• [Work required]:
With the pictures left out, copy the listing below exactly.

• [Data block]:
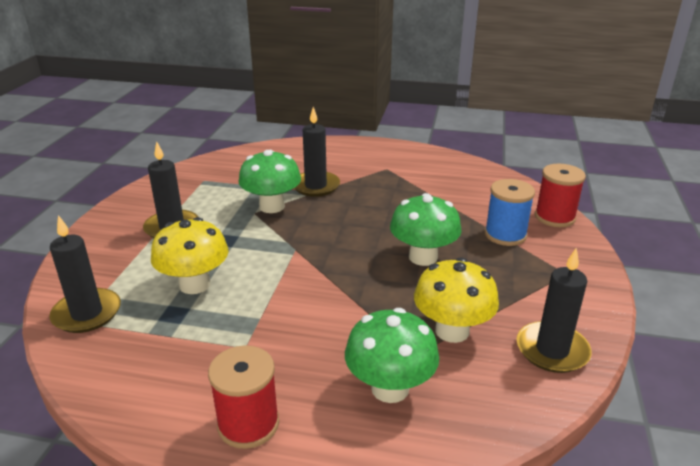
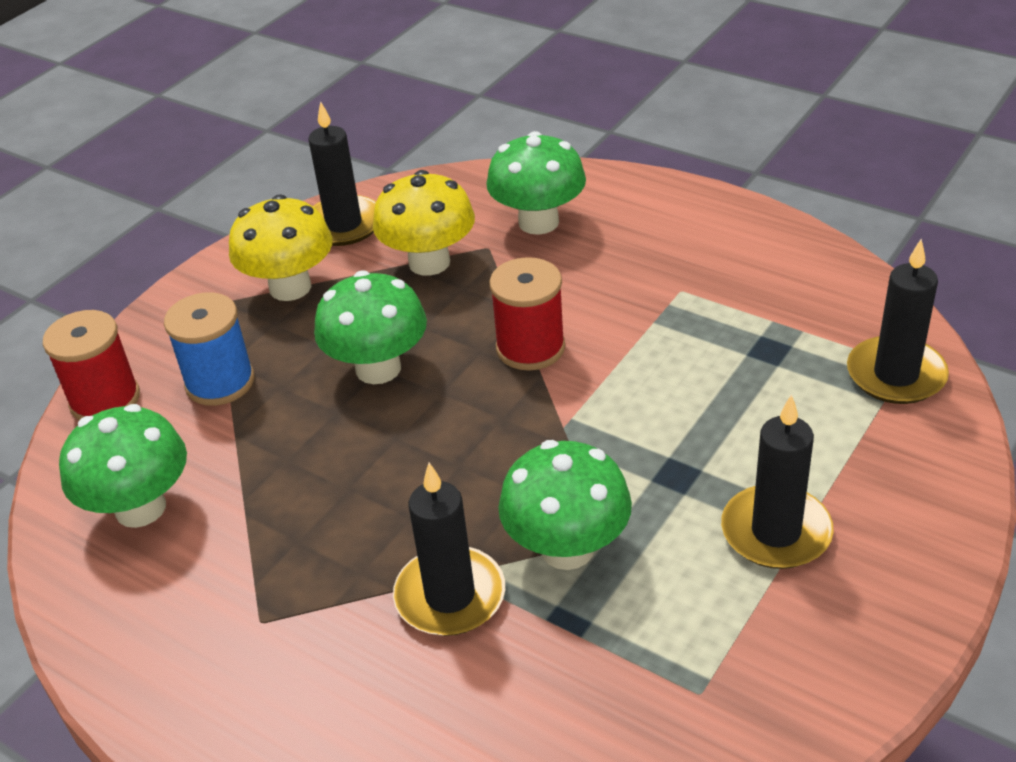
camera: 155 degrees left, 10 degrees up
(195, 284) = (737, 392): yellow mushroom -> yellow mushroom (290, 287)
(248, 424) = (692, 218): red spool -> red spool (530, 348)
(477, 187) = (140, 508): none -> green mushroom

• [Response for this exercise]:
camera: 155 degrees left, 10 degrees up
(195, 284) = (737, 392): yellow mushroom -> yellow mushroom (290, 287)
(248, 424) = (692, 218): red spool -> red spool (530, 348)
(477, 187) = (140, 508): none -> green mushroom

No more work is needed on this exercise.